### [Task directions]
From the listing below, reproduce exactly the lines starting with the one with "(446, 135) = (567, 253): purple" and going on through the one with "(495, 97) = (524, 88): black", both ends kept. No picture is copied.

### [Extracted records]
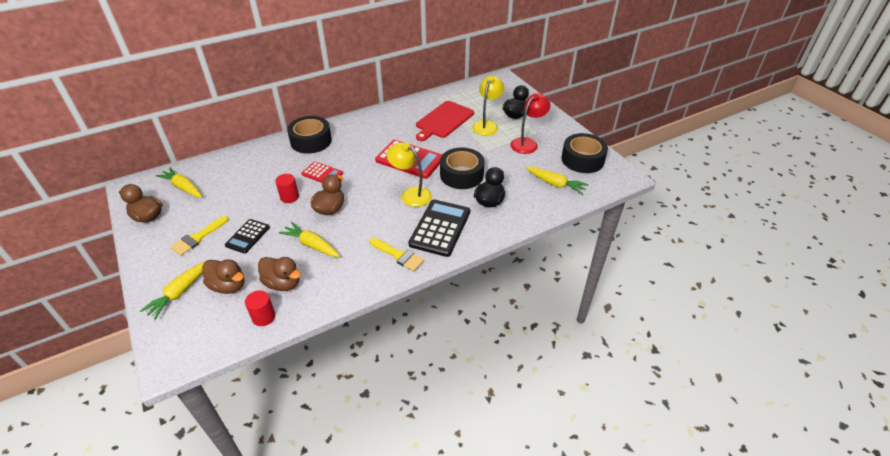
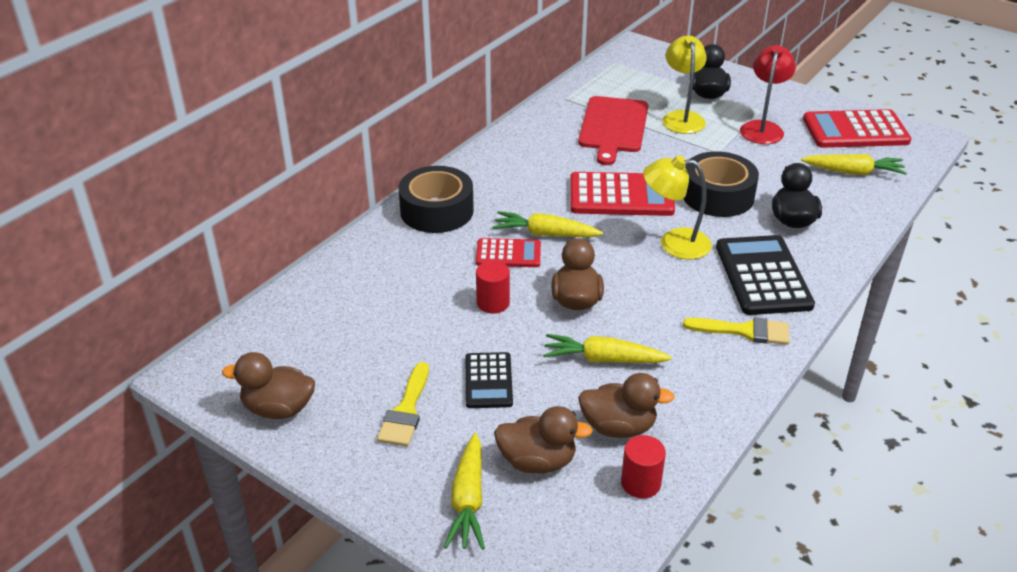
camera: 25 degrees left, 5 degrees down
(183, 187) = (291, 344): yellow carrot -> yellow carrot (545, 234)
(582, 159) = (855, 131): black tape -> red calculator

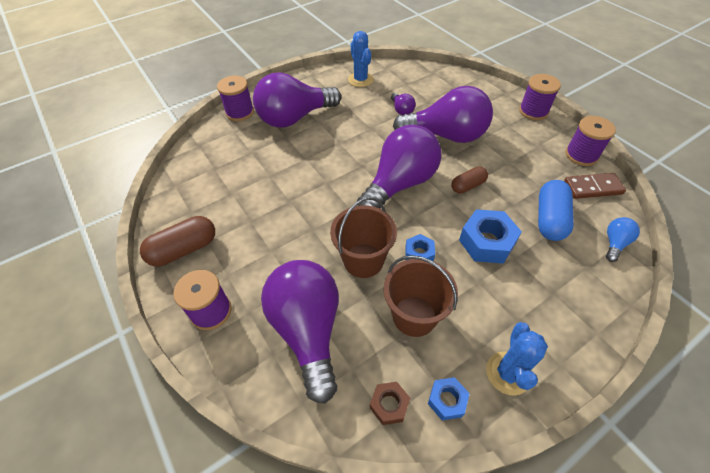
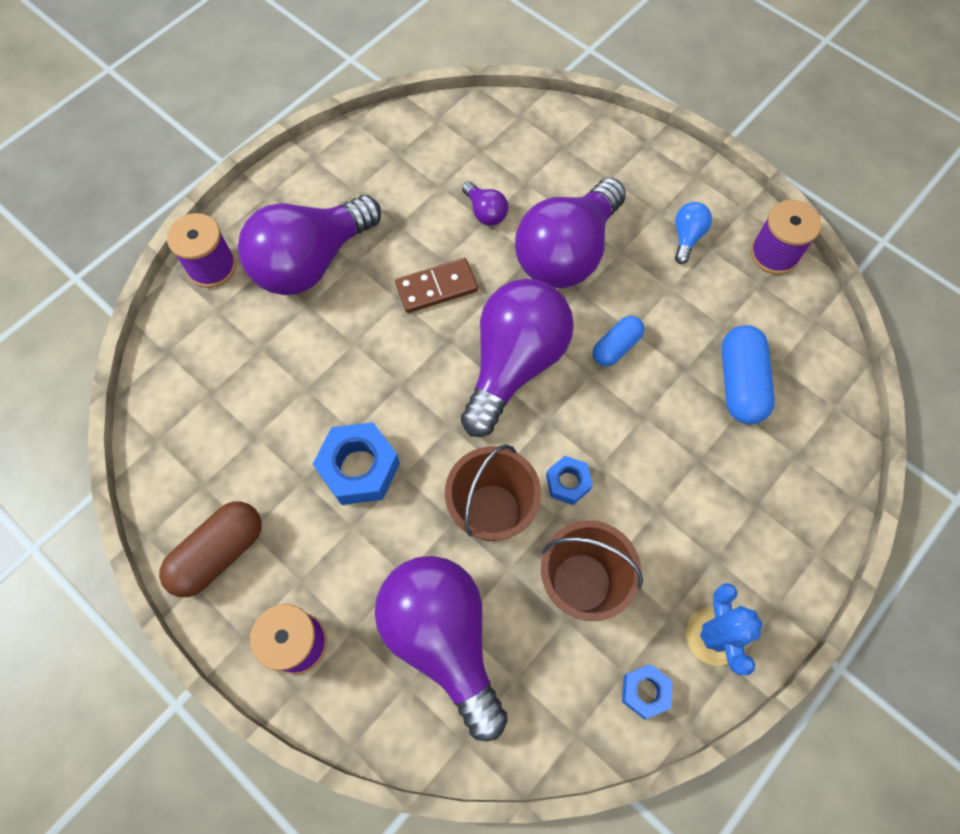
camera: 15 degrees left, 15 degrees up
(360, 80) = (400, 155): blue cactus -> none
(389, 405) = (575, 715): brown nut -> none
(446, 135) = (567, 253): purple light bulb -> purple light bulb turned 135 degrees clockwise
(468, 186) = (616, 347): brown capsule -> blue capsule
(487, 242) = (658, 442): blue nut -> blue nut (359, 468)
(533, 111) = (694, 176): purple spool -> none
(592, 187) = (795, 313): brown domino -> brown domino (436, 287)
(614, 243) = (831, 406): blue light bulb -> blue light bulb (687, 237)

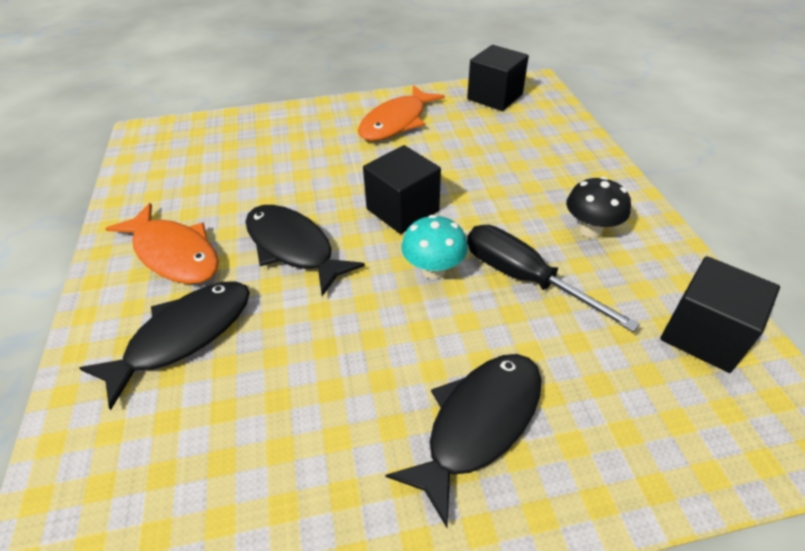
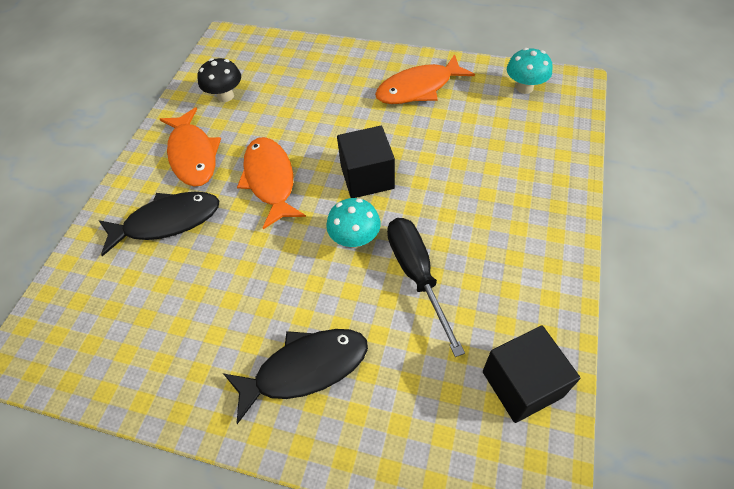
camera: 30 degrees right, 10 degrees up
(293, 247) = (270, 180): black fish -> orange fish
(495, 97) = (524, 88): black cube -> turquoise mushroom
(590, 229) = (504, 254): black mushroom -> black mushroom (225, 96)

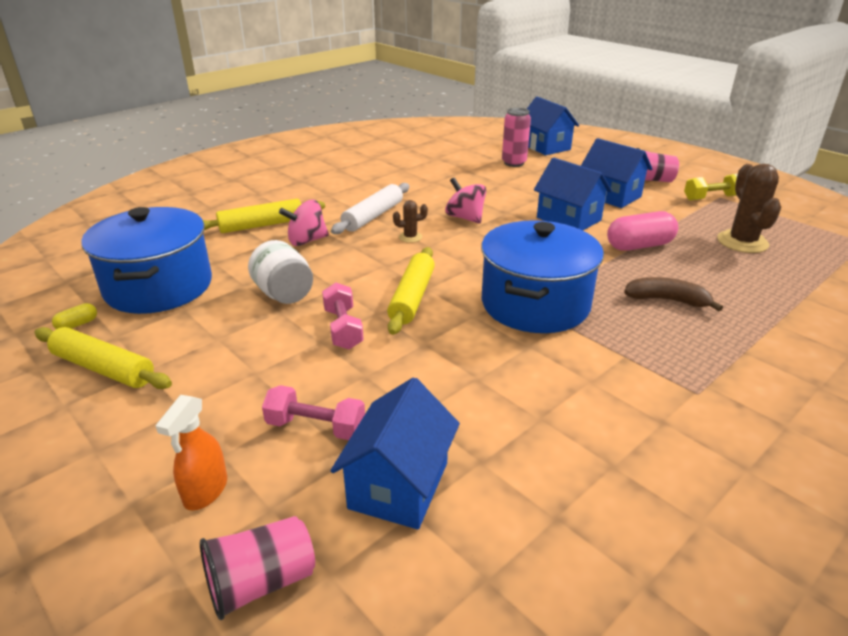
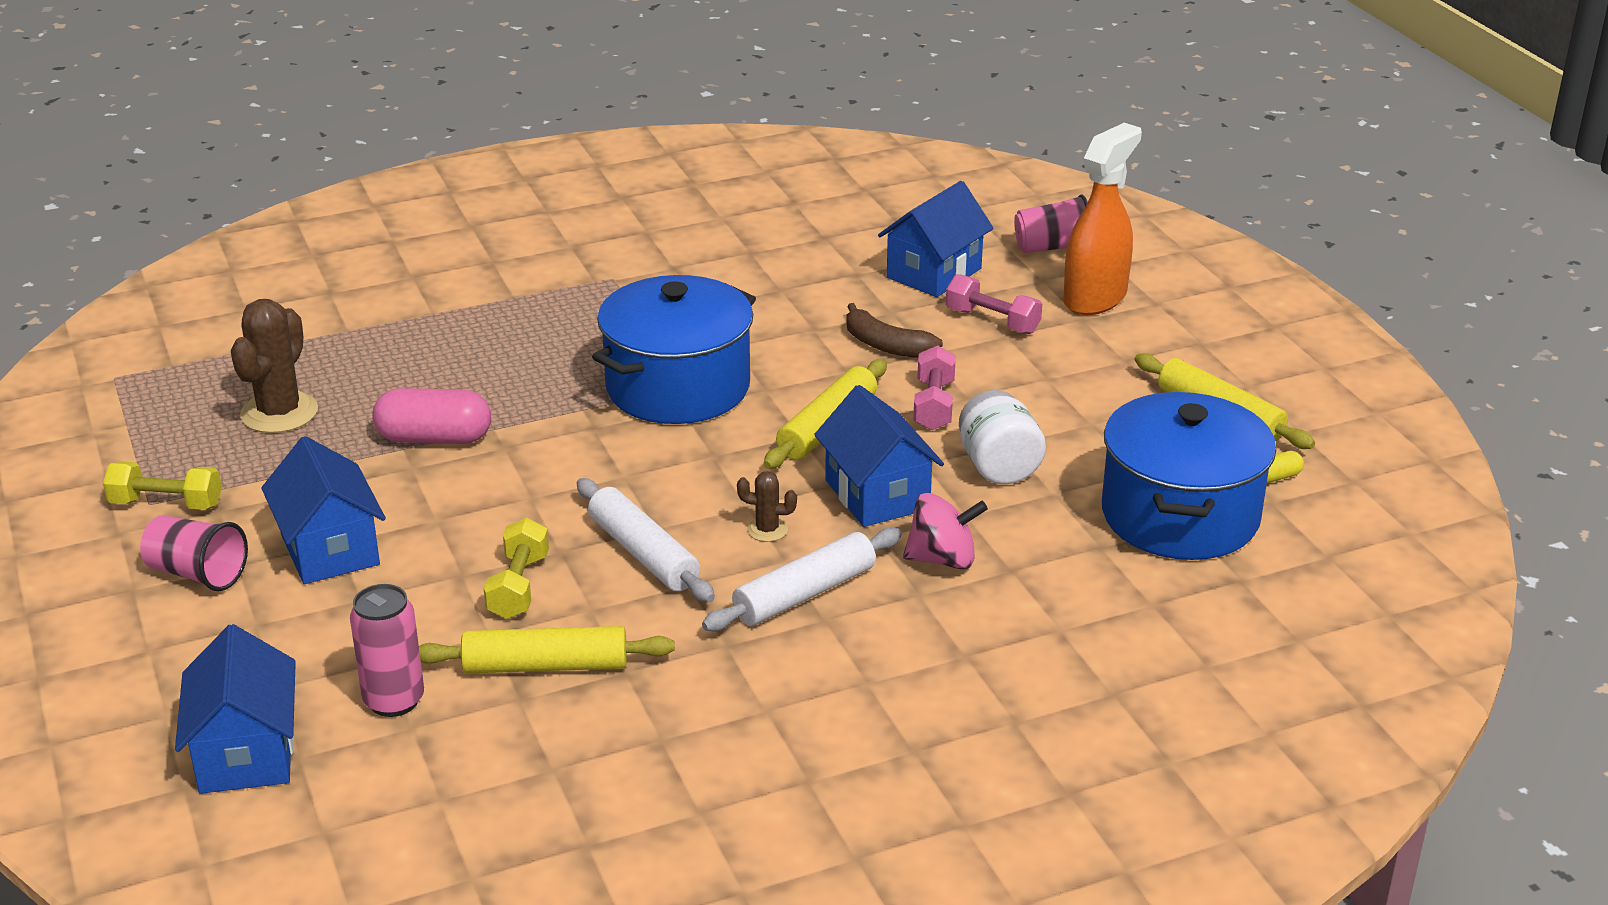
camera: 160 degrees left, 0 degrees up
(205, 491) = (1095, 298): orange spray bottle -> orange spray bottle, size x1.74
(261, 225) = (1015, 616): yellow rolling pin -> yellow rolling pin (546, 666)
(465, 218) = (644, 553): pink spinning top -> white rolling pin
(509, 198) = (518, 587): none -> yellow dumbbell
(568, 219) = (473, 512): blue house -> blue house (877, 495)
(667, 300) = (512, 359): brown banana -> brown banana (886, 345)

==

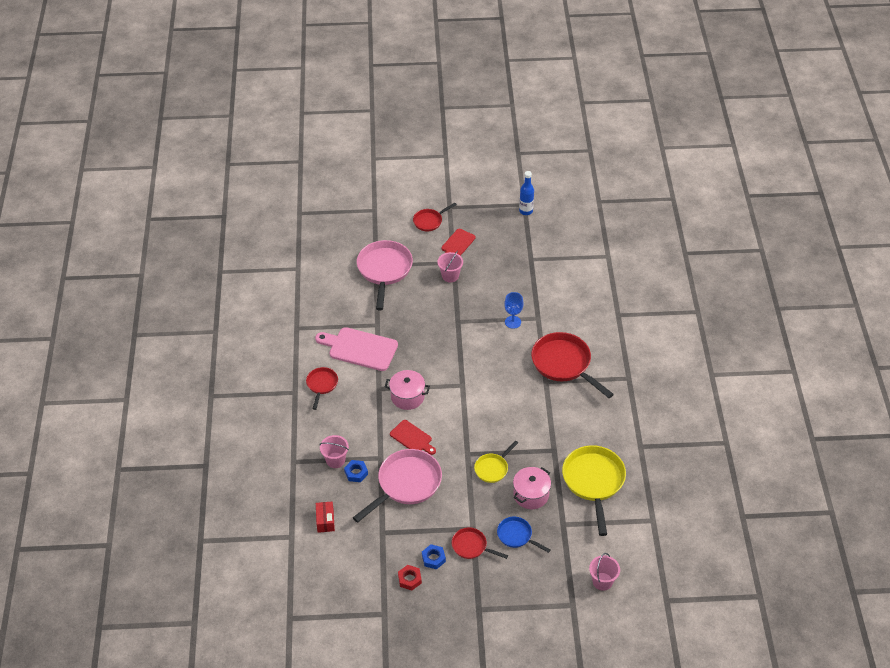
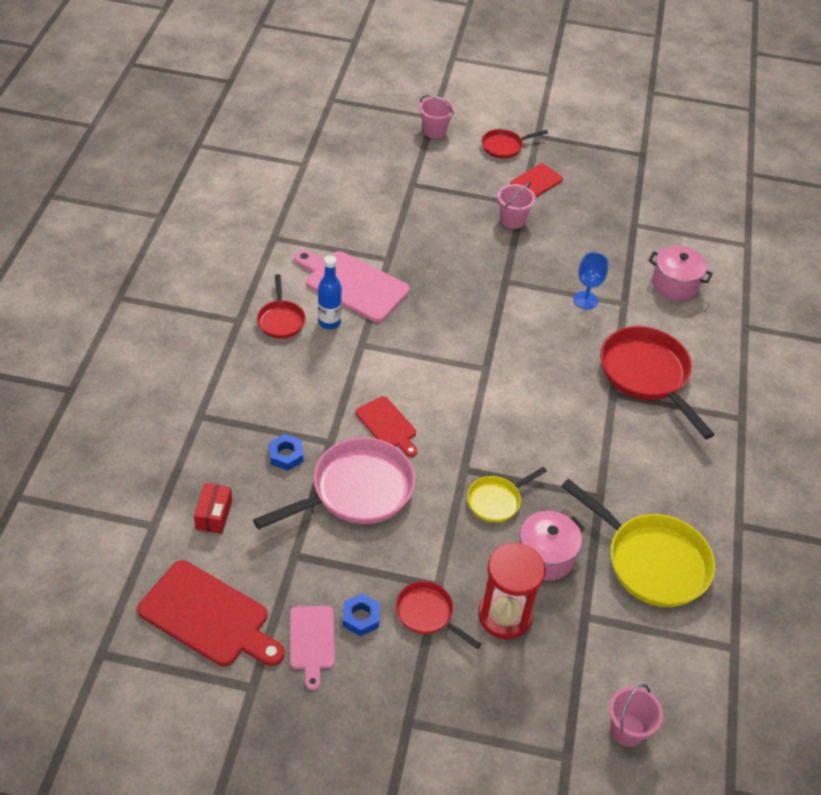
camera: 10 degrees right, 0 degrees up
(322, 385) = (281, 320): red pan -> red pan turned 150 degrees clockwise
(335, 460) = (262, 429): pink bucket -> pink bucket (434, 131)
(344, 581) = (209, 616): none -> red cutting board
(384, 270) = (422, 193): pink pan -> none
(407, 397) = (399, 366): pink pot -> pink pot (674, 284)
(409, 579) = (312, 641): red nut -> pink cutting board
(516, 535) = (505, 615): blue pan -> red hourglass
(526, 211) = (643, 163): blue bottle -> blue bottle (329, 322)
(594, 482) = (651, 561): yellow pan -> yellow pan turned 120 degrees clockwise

...

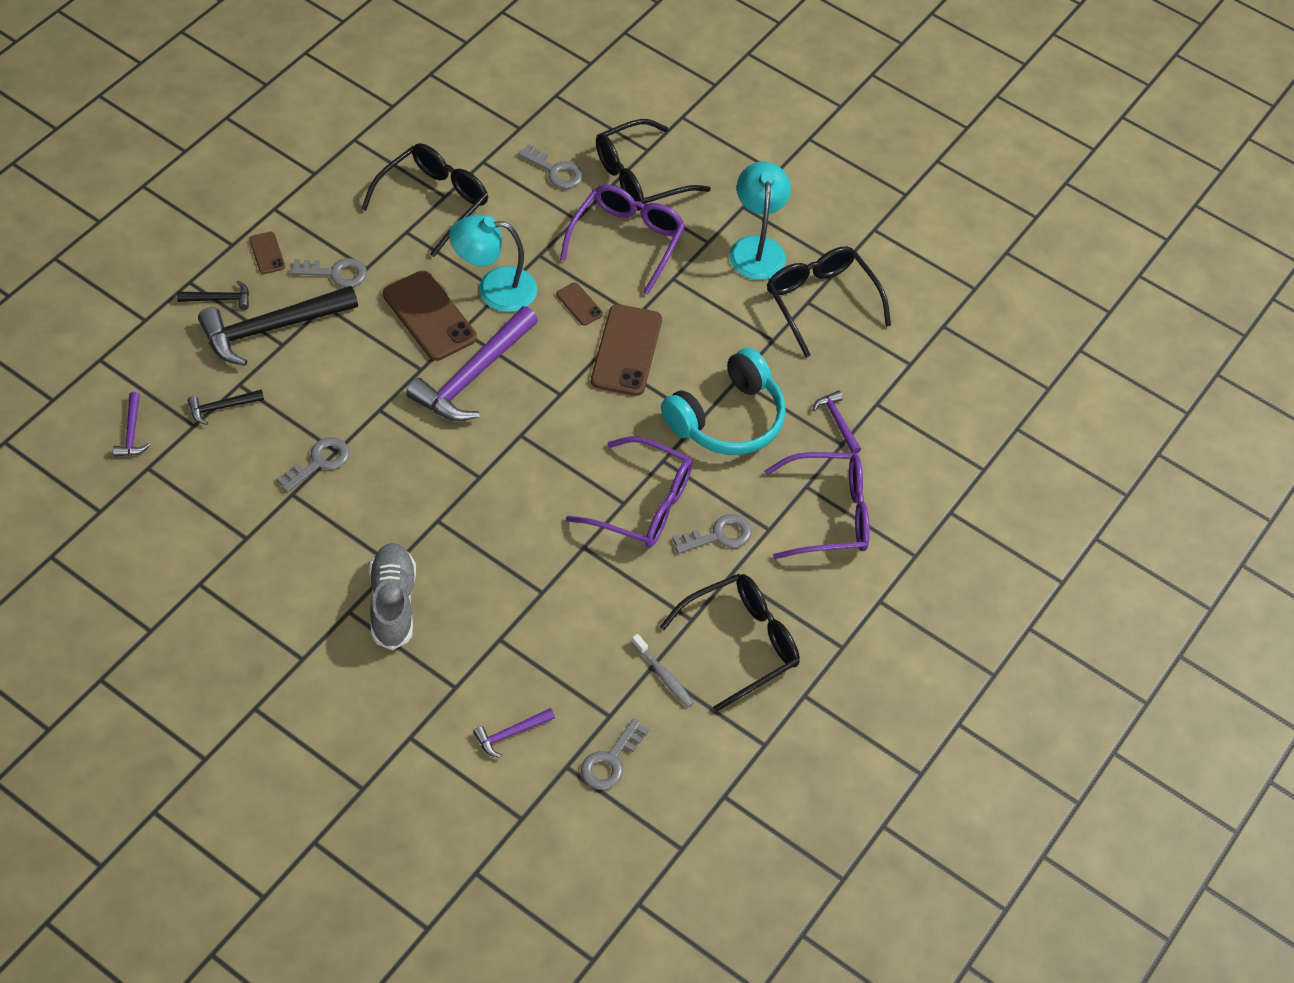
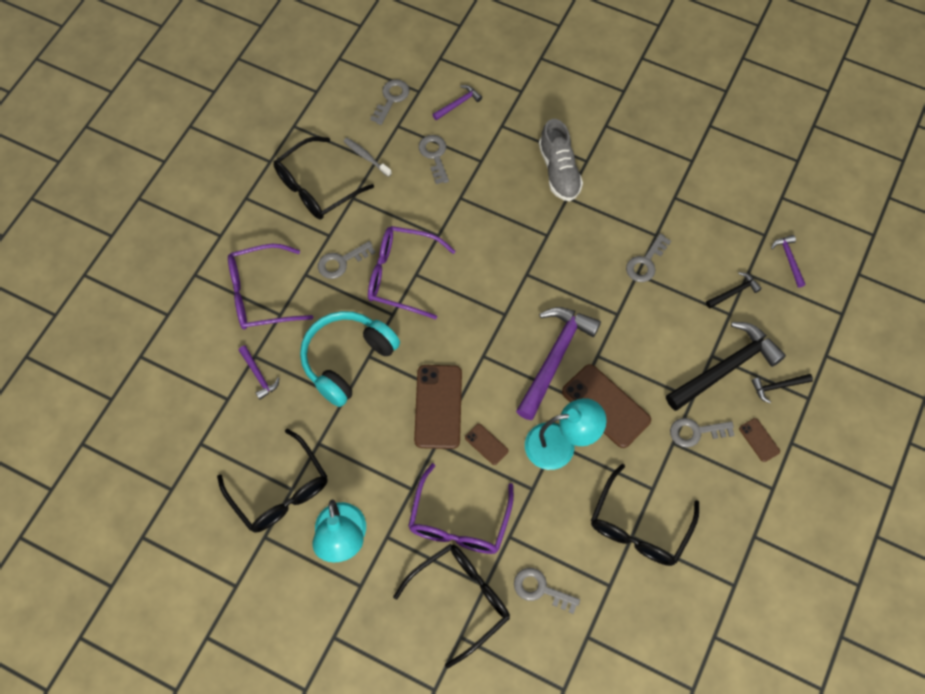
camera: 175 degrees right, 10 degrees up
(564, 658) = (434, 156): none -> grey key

### [Reply]
(446, 135) = (567, 253): purple light bulb -> purple light bulb turned 135 degrees clockwise
(468, 186) = (616, 347): brown capsule -> blue capsule
(487, 242) = (658, 442): blue nut -> blue nut (359, 468)
(533, 111) = (694, 176): purple spool -> none
(592, 187) = (795, 313): brown domino -> brown domino (436, 287)
(614, 243) = (831, 406): blue light bulb -> blue light bulb (687, 237)

camera: 30 degrees right, 10 degrees up
(293, 247) = (270, 180): black fish -> orange fish
(495, 97) = (524, 88): black cube -> turquoise mushroom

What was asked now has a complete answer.